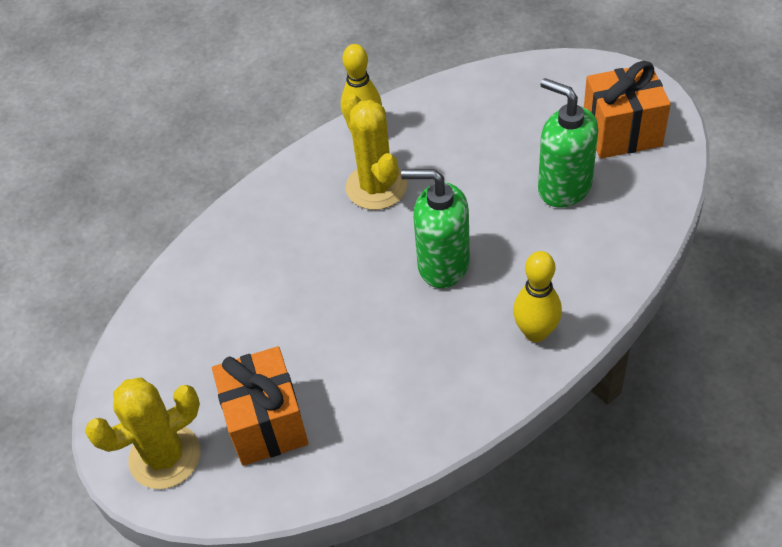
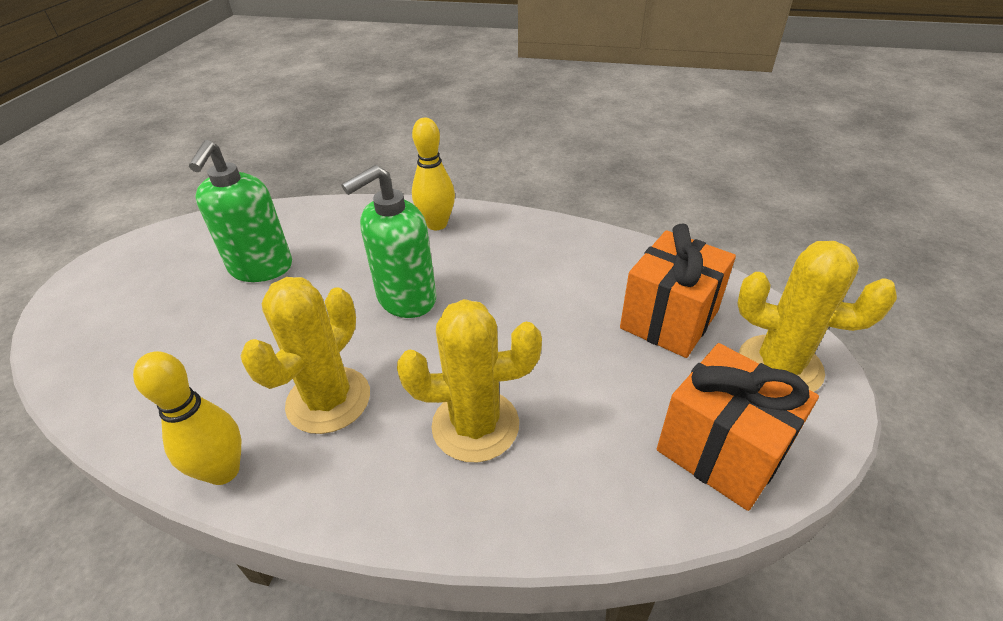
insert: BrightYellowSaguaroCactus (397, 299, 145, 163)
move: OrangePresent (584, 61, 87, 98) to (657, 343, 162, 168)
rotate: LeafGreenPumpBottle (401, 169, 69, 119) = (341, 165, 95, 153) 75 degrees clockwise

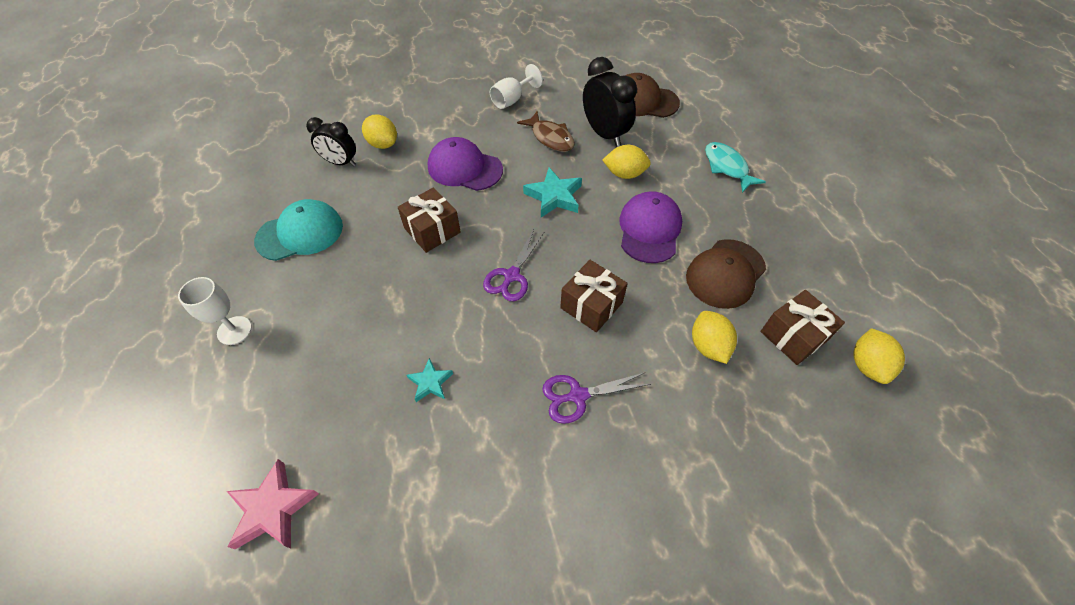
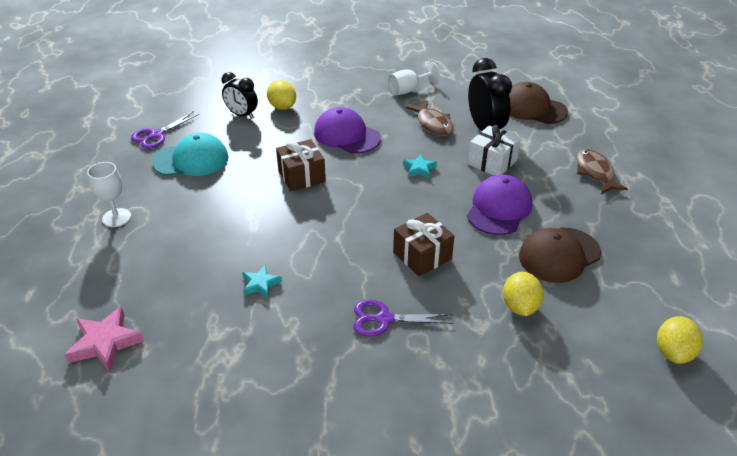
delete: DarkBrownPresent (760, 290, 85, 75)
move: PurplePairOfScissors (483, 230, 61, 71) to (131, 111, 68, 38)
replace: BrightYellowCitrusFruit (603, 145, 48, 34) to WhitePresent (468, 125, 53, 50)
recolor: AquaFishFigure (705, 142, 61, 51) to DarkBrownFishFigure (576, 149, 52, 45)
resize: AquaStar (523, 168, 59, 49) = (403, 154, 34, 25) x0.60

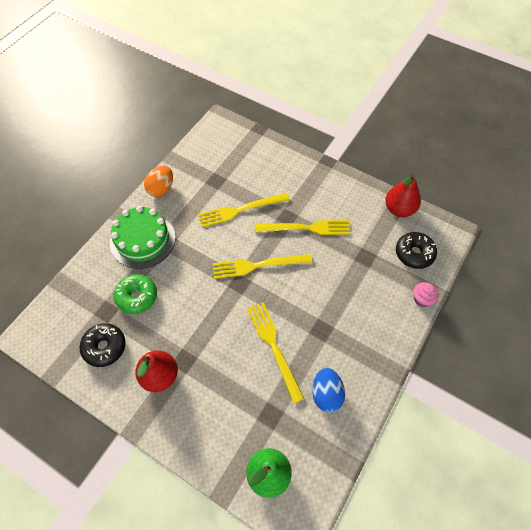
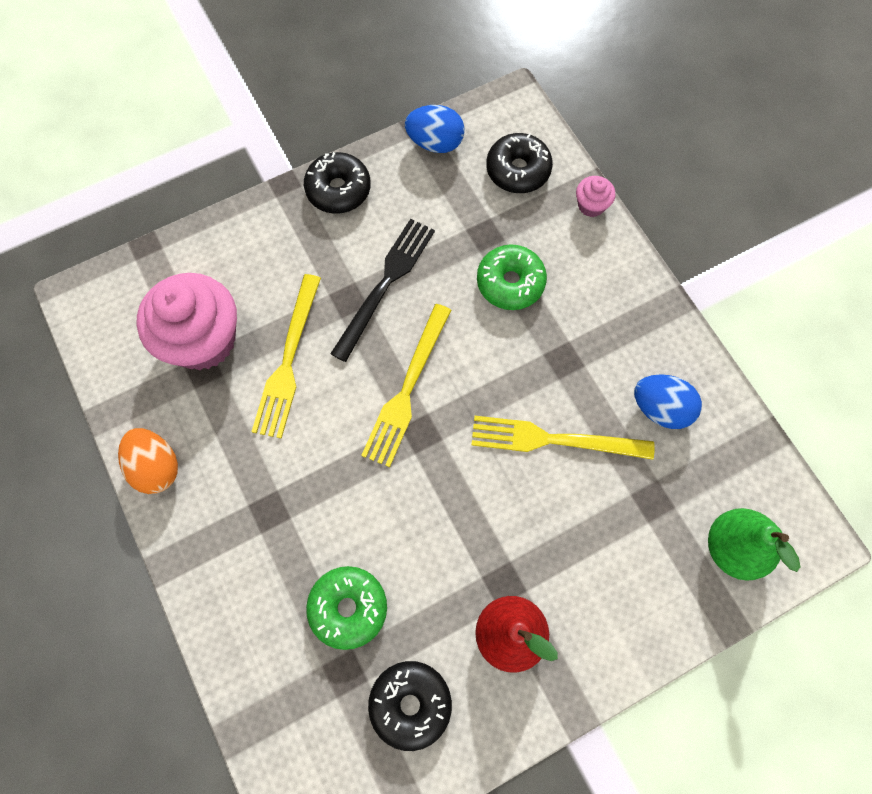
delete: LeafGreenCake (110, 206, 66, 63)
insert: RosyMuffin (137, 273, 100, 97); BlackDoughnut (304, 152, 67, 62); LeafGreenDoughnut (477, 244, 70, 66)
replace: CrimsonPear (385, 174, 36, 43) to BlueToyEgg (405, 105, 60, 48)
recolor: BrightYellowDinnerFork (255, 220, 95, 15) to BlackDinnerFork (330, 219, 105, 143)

• • • • • • •

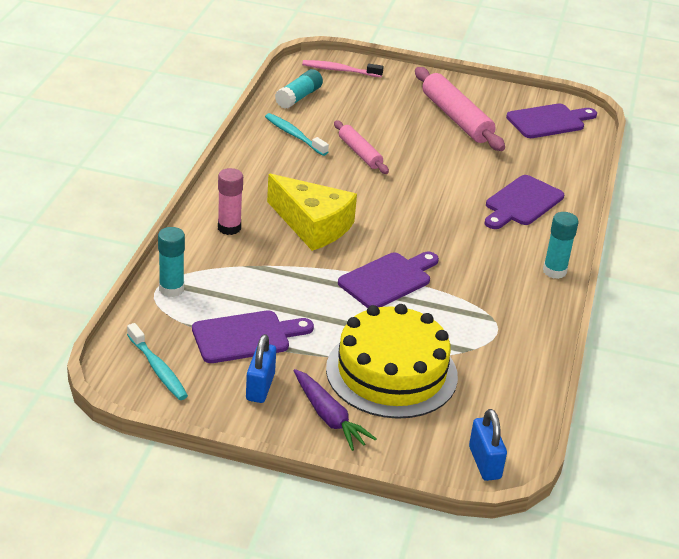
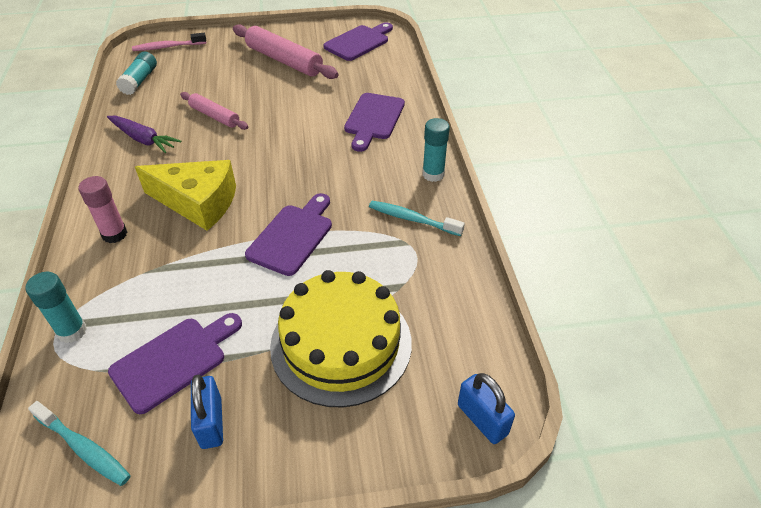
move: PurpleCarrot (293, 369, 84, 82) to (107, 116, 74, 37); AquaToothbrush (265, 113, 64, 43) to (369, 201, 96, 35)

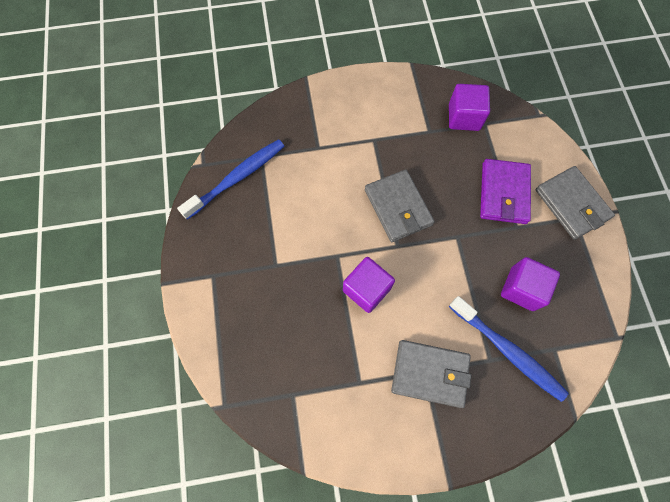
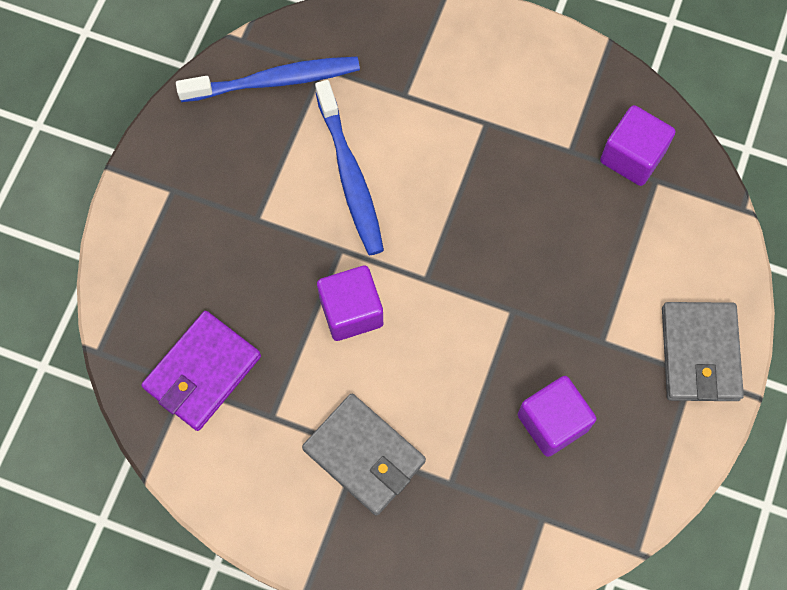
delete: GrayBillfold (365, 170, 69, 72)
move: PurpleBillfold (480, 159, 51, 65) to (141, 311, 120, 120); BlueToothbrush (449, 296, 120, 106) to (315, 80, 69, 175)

• • • • • • •

Where the line holding "delete: DarkBrownPresent (760, 290, 85, 75)" appears in the listing above, start reproducing exactly, and end with the line holding "resize: AquaStar (523, 168, 59, 49)".

delete: DarkBrownPresent (760, 290, 85, 75)
move: PurplePairOfScissors (483, 230, 61, 71) to (131, 111, 68, 38)
replace: BrightYellowCitrusFruit (603, 145, 48, 34) to WhitePresent (468, 125, 53, 50)
recolor: AquaFishFigure (705, 142, 61, 51) to DarkBrownFishFigure (576, 149, 52, 45)
resize: AquaStar (523, 168, 59, 49) = (403, 154, 34, 25) x0.60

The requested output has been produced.